[Change listing data]
·····

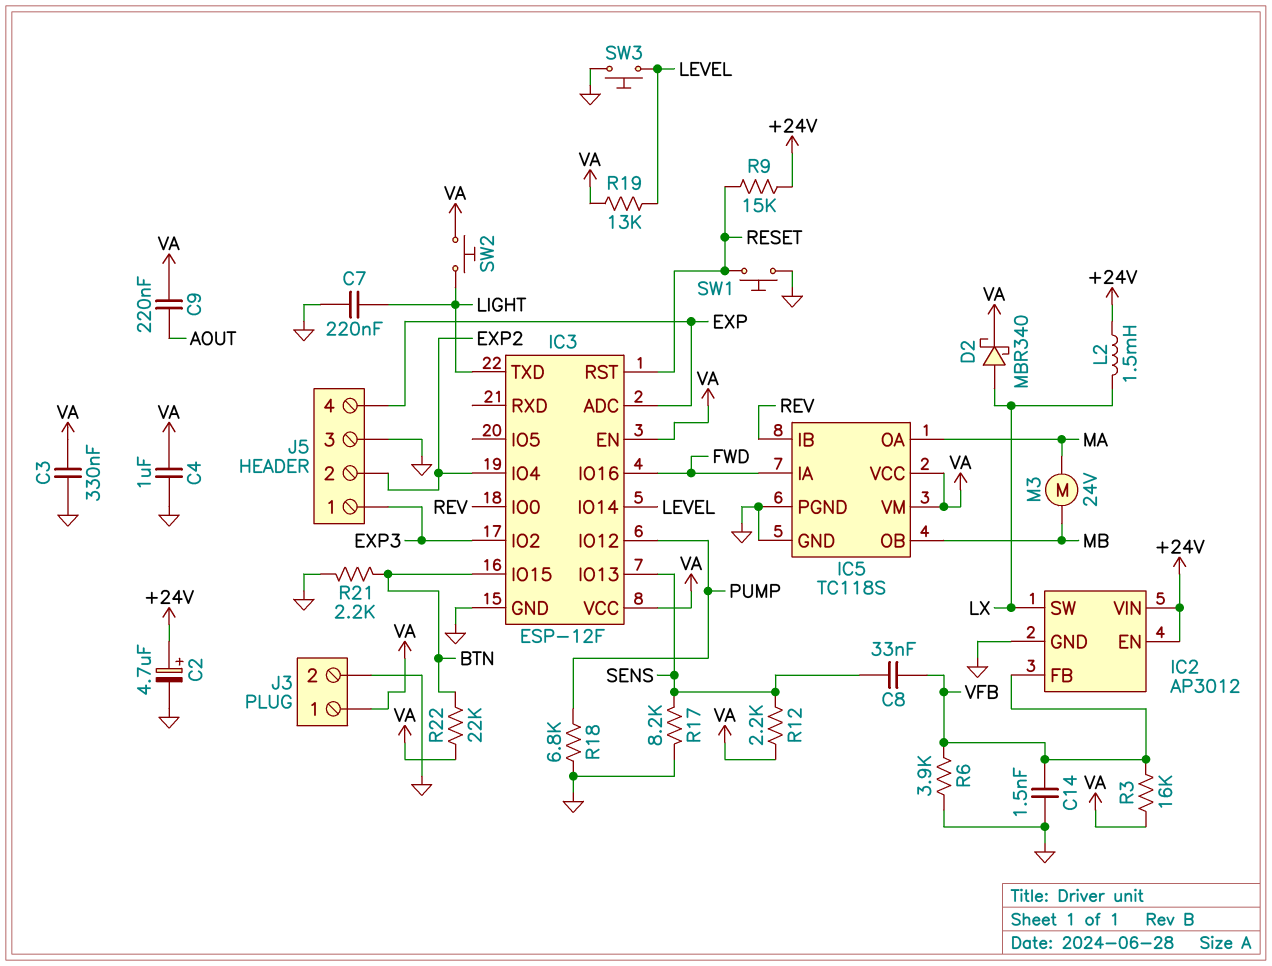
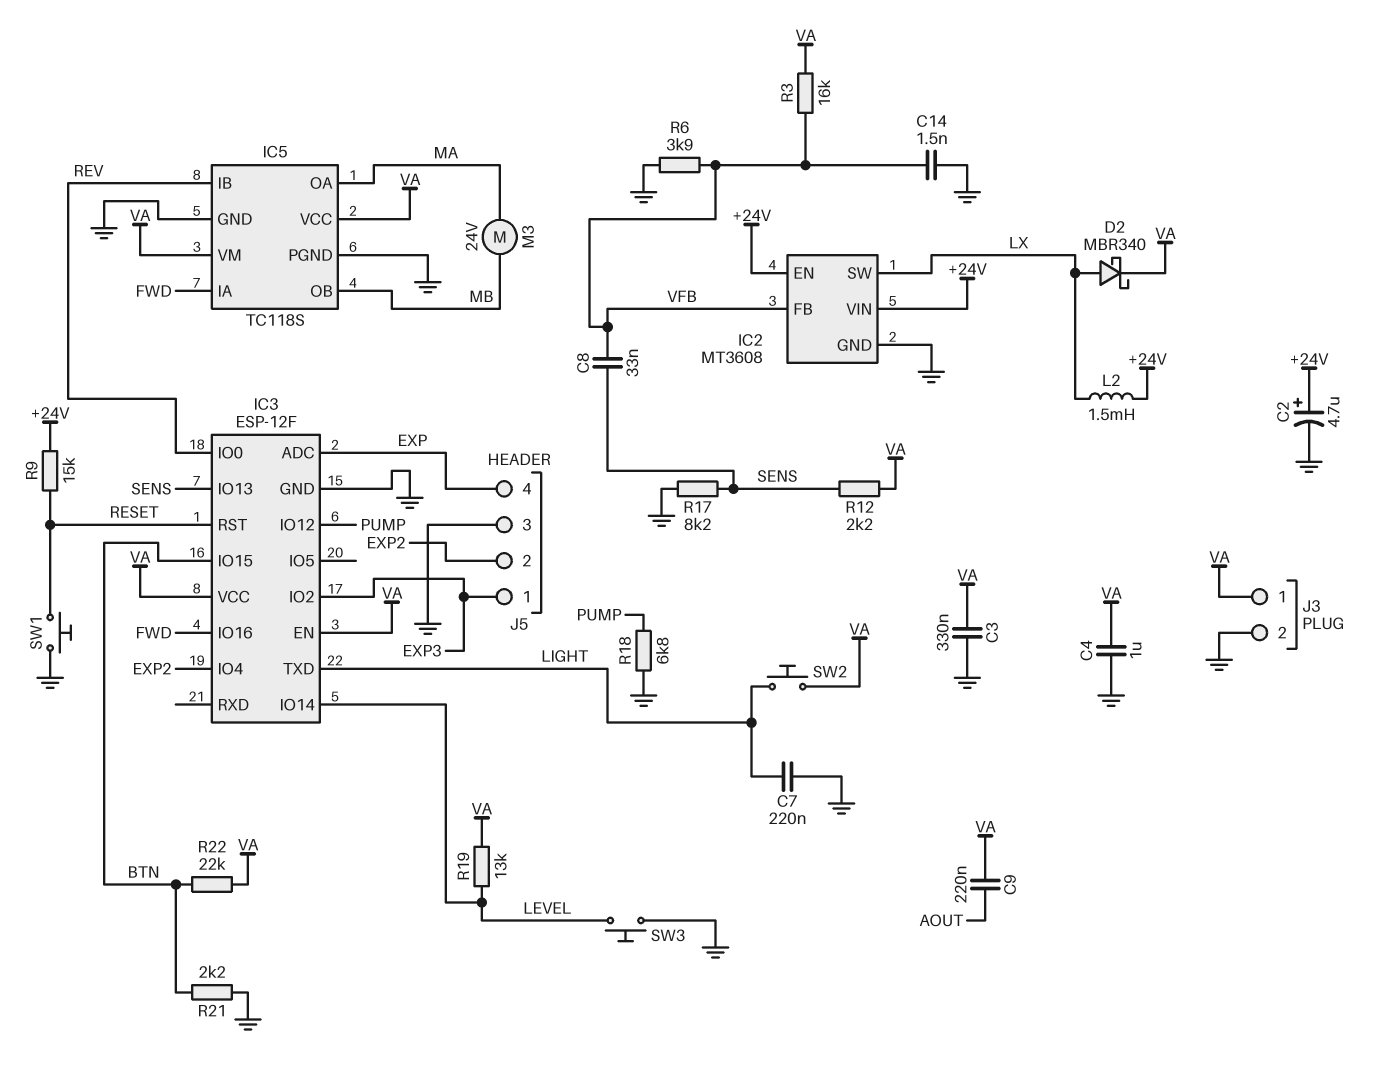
IC2: AP3012 -> MT3608

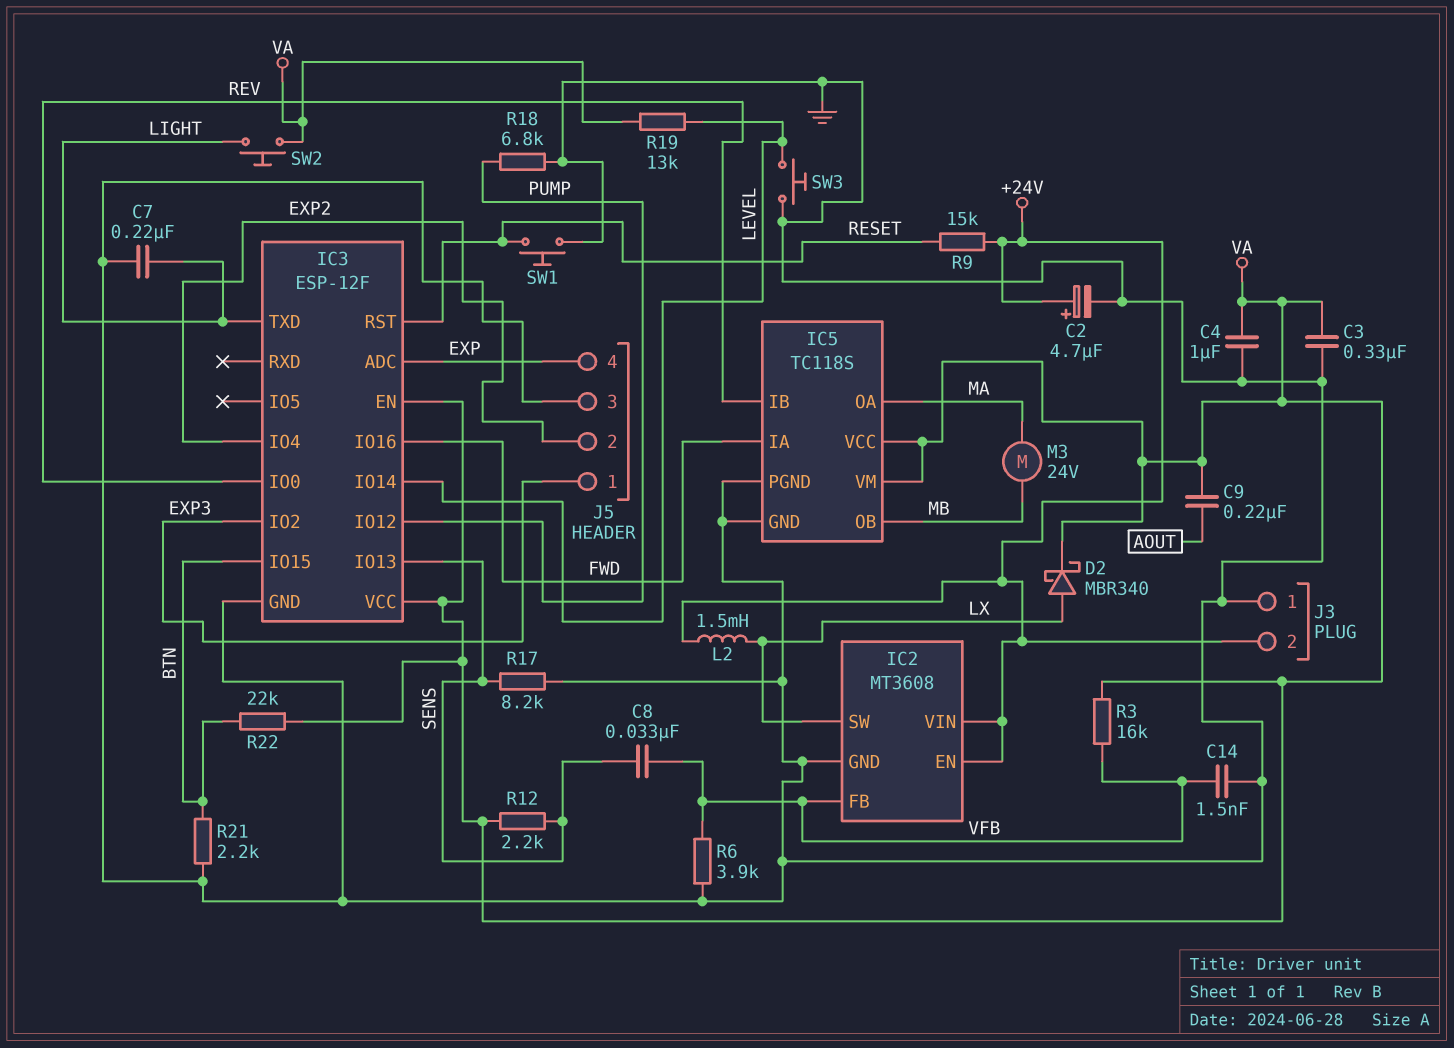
J3 pin 1: VA -> GND
J3 pin 2: GND -> +24V

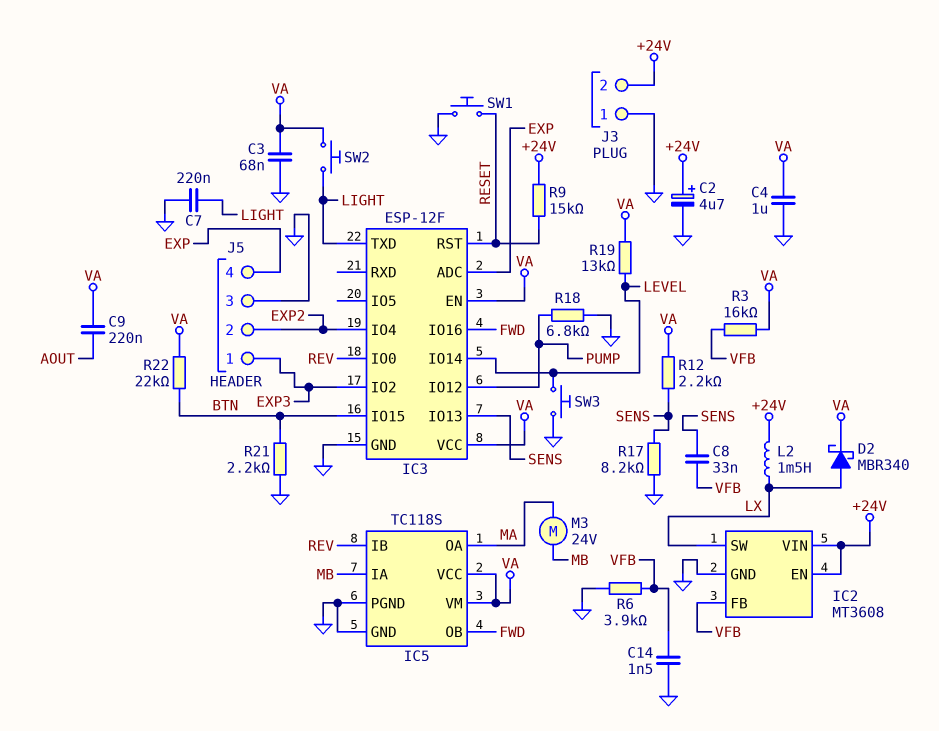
C3: 330nF (GND, VA) -> 68nF (GND, VA)
IC5 pin IA: FWD -> MB
IC5 pin OB: MB -> FWD

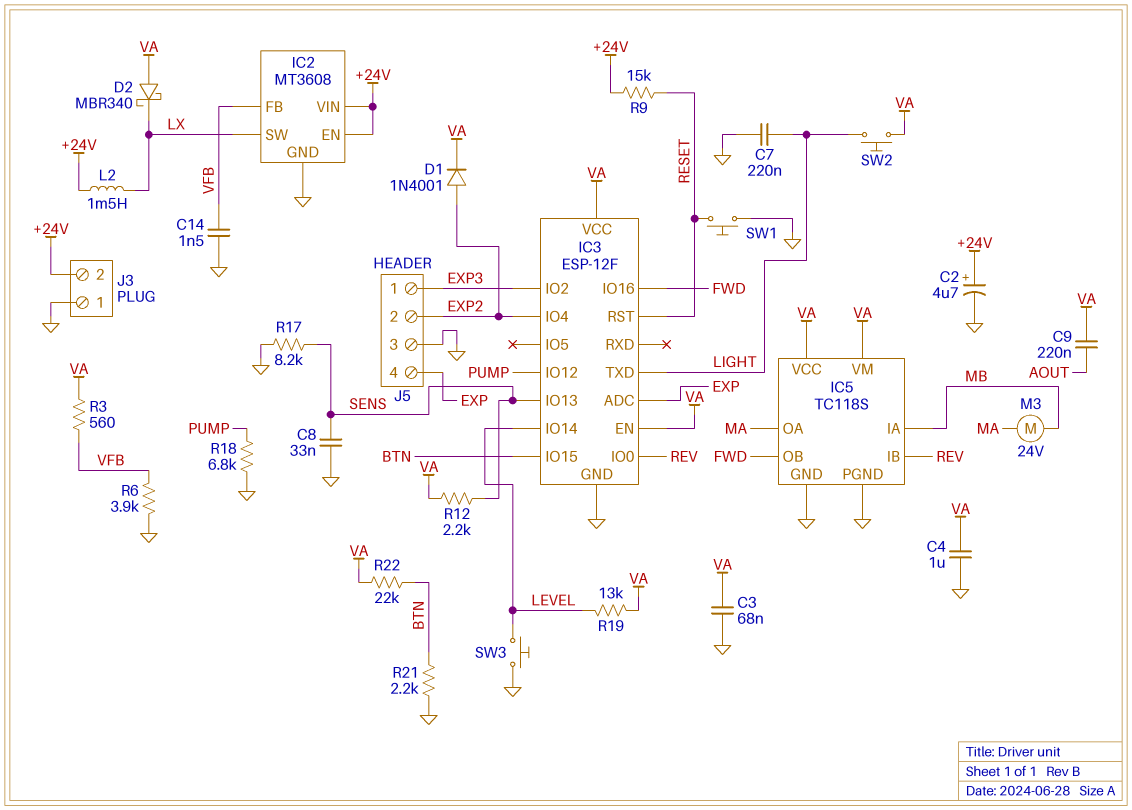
C8: 33nF (SENS, VFB) -> 33nF (GND, SENS)
D1: none -> diode 1N4001 (A EXP2, K VA)
D2: schottky MBR340 (A LX, K VA) -> schottky MBR340 (A VA, K LX)
R3: 16k (VA, VFB) -> 560 (VA, VFB)

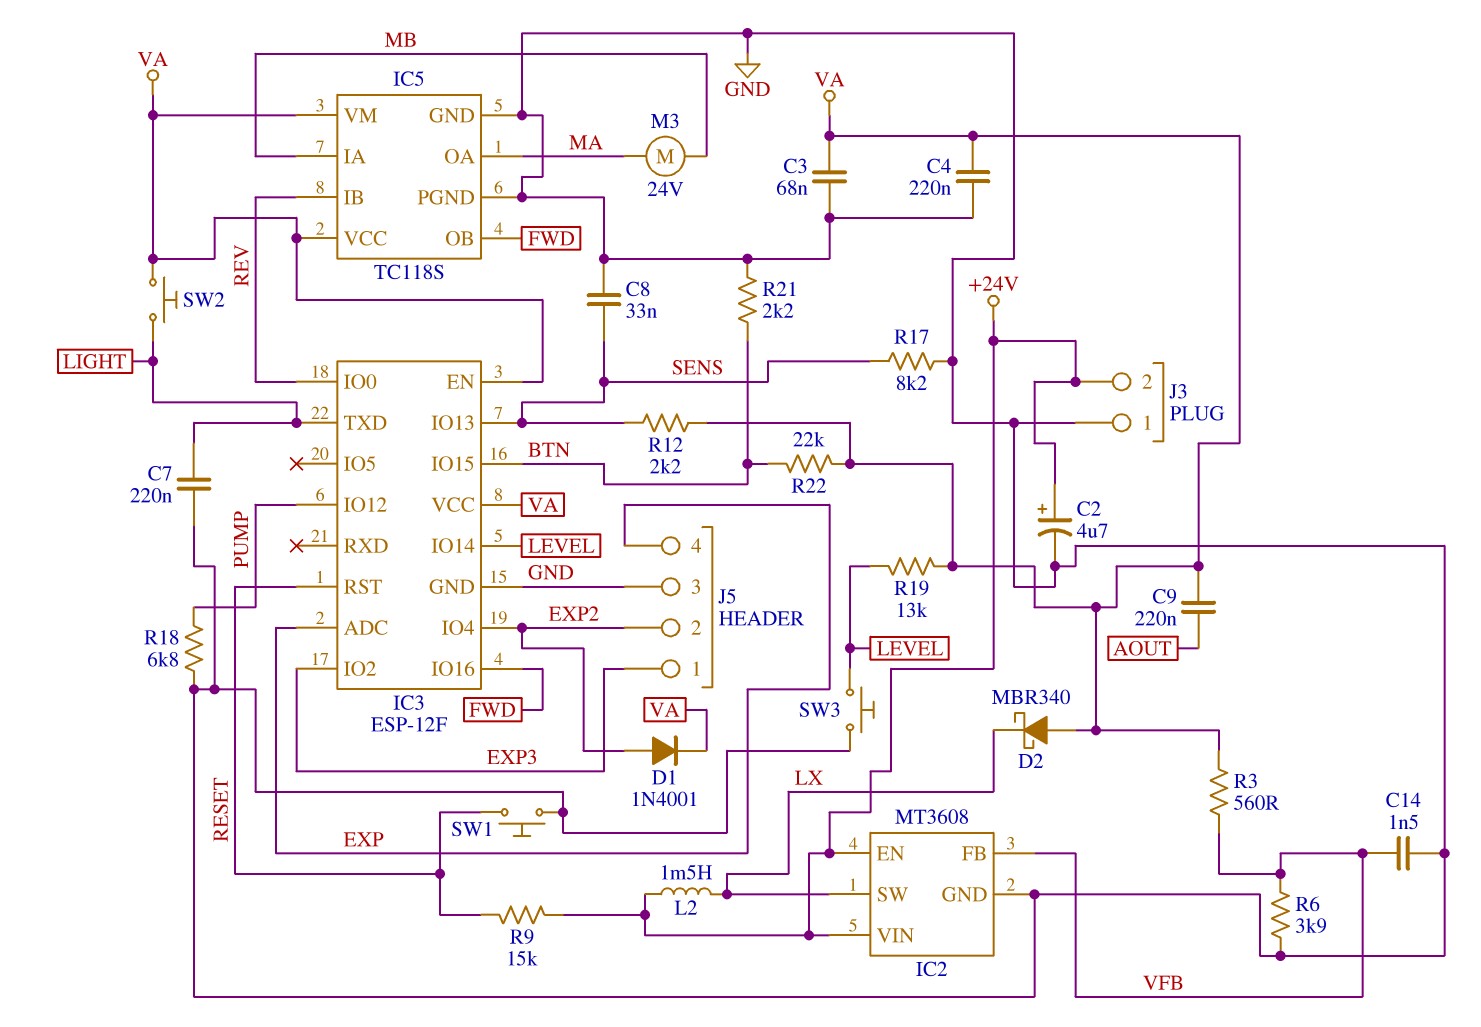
C4: 1uF (GND, VA) -> 220nF (GND, VA)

·····

* WORK ITEM: Restate each record from above word for word, excluding any picture it holds.

* EXPECTED ANSWER:
IC2: AP3012 -> MT3608

J3 pin 1: VA -> GND
J3 pin 2: GND -> +24V

C3: 330nF (GND, VA) -> 68nF (GND, VA)
IC5 pin IA: FWD -> MB
IC5 pin OB: MB -> FWD

C8: 33nF (SENS, VFB) -> 33nF (GND, SENS)
D1: none -> diode 1N4001 (A EXP2, K VA)
D2: schottky MBR340 (A LX, K VA) -> schottky MBR340 (A VA, K LX)
R3: 16k (VA, VFB) -> 560 (VA, VFB)

C4: 1uF (GND, VA) -> 220nF (GND, VA)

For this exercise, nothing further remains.